**Exercise directions:** From the listing below, copy only the lines from the line that contains "125 549 163]" to the line that contains "403 409 434]", counting those two lines as part of the copy.
╔══
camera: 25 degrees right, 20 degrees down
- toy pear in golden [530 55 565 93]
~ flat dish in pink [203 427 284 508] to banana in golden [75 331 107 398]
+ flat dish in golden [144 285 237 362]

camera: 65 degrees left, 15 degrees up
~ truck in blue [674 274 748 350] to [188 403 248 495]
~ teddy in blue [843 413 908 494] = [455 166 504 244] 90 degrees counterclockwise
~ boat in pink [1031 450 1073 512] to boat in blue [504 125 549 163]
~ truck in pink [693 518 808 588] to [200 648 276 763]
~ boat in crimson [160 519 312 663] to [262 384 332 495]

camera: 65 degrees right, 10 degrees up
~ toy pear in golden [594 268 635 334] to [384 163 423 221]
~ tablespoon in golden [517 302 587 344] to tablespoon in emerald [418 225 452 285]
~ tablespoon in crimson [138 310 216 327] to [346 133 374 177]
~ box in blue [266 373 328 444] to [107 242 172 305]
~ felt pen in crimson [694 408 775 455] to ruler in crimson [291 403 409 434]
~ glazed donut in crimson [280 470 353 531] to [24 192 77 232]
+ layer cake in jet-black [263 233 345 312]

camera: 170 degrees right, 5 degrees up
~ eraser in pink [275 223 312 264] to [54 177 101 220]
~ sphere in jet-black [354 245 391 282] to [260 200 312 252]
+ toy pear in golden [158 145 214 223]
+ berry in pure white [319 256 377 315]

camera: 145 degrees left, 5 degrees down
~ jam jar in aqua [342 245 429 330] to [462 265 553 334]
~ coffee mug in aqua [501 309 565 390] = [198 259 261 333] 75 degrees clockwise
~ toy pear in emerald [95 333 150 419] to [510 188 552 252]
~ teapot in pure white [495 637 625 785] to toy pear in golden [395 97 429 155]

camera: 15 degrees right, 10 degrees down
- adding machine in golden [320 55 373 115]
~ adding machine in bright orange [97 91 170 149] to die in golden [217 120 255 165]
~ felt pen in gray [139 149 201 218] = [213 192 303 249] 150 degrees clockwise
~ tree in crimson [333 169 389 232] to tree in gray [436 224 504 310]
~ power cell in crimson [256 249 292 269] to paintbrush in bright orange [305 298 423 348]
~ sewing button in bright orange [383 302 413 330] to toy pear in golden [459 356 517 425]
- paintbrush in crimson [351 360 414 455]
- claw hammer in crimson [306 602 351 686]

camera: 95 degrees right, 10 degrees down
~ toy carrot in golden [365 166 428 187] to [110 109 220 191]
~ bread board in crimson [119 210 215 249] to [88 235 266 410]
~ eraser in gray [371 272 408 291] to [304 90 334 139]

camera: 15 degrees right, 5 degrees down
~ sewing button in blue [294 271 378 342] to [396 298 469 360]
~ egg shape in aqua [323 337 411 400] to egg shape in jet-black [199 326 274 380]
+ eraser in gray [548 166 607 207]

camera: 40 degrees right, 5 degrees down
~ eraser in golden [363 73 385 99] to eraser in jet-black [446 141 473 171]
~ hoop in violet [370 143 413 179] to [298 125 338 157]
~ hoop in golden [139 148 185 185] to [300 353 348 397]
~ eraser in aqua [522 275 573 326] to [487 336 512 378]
╚══
**Response to the task:**
~ boat in pink [1031 450 1073 512] to boat in blue [504 125 549 163]
~ truck in pink [693 518 808 588] to [200 648 276 763]
~ boat in crimson [160 519 312 663] to [262 384 332 495]

camera: 65 degrees right, 10 degrees up
~ toy pear in golden [594 268 635 334] to [384 163 423 221]
~ tablespoon in golden [517 302 587 344] to tablespoon in emerald [418 225 452 285]
~ tablespoon in crimson [138 310 216 327] to [346 133 374 177]
~ box in blue [266 373 328 444] to [107 242 172 305]
~ felt pen in crimson [694 408 775 455] to ruler in crimson [291 403 409 434]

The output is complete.